Dataset Start Marker
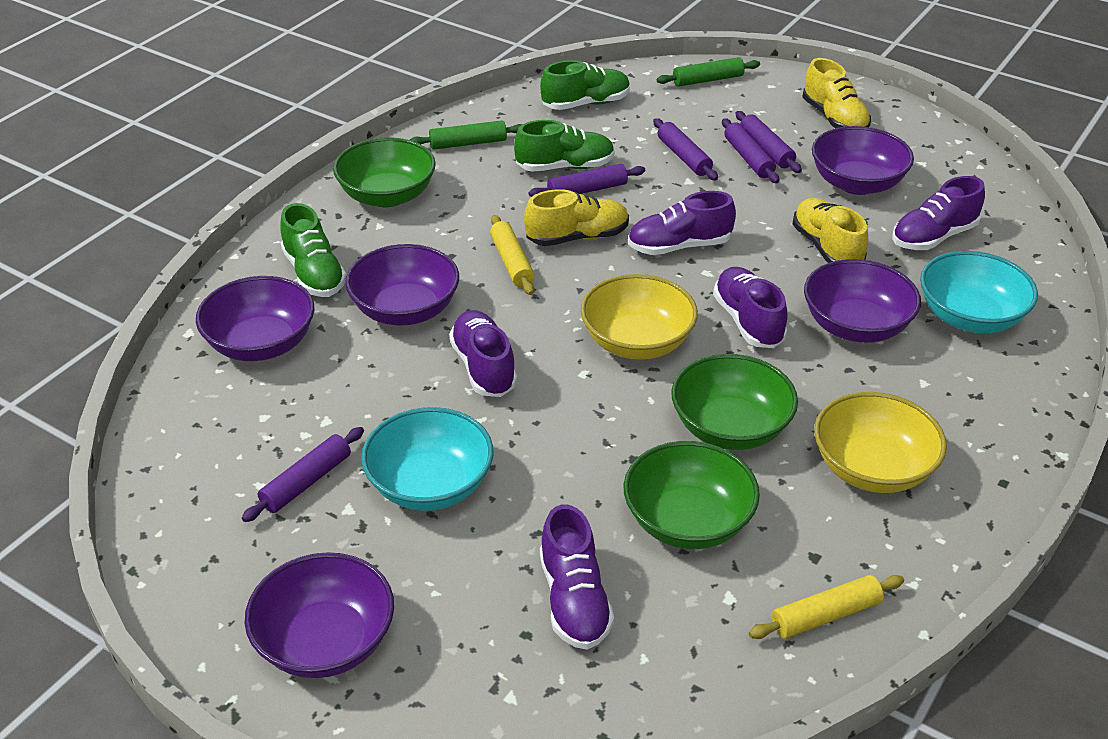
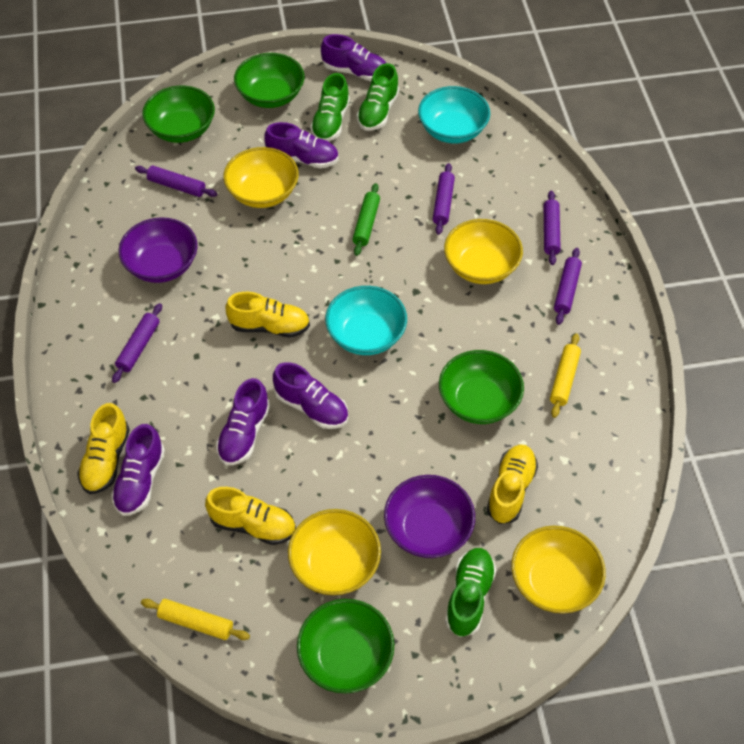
green bowl: 3 -> 4
green rolling pin: 2 -> 1
purple bowl: 5 -> 2
yellow bowl: 2 -> 4
yellow shoe: 3 -> 4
Dataset End Marker
● **Work instruction**: Copy out each line from the listing that contains the string "bowl".

● **The completed task**:
green bowl: 3 -> 4
purple bowl: 5 -> 2
yellow bowl: 2 -> 4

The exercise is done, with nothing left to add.